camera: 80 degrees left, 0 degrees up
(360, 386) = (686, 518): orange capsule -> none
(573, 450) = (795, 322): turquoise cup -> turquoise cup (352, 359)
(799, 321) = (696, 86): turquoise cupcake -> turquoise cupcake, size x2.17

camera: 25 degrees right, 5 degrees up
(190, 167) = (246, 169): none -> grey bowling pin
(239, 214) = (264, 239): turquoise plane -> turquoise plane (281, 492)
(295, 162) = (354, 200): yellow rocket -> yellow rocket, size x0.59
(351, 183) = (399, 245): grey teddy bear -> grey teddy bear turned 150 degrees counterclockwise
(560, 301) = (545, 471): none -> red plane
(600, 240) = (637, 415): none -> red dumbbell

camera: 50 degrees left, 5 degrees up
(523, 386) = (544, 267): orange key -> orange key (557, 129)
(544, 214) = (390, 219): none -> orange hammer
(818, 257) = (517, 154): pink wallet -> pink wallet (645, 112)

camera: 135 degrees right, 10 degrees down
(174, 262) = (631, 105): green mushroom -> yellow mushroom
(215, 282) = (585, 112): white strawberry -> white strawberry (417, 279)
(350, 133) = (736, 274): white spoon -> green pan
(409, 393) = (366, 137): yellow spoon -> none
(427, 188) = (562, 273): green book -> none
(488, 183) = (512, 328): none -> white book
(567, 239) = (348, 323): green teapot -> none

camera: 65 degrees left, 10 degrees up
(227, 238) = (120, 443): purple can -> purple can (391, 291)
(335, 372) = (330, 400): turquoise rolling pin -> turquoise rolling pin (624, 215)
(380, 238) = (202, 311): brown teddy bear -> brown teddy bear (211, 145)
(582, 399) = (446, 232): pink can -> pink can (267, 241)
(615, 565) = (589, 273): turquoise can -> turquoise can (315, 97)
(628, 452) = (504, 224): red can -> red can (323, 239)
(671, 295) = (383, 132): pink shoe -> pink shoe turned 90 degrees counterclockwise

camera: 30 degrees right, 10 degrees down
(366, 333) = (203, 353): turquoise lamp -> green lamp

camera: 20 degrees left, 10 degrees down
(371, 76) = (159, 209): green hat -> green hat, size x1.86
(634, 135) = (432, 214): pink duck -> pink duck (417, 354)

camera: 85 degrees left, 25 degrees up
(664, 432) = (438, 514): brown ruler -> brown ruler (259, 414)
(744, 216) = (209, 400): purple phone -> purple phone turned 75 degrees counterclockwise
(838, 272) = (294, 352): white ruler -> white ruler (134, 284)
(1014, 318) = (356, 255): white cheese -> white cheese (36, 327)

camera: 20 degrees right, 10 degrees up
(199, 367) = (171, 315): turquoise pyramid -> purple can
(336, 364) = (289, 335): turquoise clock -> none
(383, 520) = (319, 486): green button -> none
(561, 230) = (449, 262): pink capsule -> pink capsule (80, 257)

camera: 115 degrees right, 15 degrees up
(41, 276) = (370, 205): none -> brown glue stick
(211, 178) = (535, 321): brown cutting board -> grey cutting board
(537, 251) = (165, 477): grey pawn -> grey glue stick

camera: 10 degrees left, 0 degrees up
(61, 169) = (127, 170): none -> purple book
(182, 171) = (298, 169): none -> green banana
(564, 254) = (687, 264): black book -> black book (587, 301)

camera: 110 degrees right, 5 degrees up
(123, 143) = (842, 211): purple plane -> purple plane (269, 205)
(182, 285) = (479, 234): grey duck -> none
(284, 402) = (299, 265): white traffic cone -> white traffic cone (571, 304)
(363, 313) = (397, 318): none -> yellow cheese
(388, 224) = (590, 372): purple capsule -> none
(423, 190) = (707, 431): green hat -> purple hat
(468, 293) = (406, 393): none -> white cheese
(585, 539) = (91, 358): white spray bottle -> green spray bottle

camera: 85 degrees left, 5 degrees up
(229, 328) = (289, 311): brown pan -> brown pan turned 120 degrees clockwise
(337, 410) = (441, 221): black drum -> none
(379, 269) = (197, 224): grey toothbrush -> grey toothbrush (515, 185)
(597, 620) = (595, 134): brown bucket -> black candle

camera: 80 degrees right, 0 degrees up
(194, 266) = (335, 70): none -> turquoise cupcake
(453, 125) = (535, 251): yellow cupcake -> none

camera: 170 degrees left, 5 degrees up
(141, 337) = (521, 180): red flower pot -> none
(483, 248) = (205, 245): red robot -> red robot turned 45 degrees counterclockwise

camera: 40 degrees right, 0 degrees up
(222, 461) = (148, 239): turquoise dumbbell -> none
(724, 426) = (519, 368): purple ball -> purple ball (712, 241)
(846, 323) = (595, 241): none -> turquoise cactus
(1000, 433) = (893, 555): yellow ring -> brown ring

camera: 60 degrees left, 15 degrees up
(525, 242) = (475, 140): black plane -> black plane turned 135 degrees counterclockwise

| Your assignment |
Look above for the line with "(360, 386) = (686, 518): orange" and the line with "(190, 167) = (246, 169): none". Retype those two lines and every line between them exactly, adding nothing.

| Result of the task |
(360, 386) = (686, 518): orange capsule -> none
(573, 450) = (795, 322): turquoise cup -> turquoise cup (352, 359)
(799, 321) = (696, 86): turquoise cupcake -> turquoise cupcake, size x2.17

camera: 25 degrees right, 5 degrees up
(190, 167) = (246, 169): none -> grey bowling pin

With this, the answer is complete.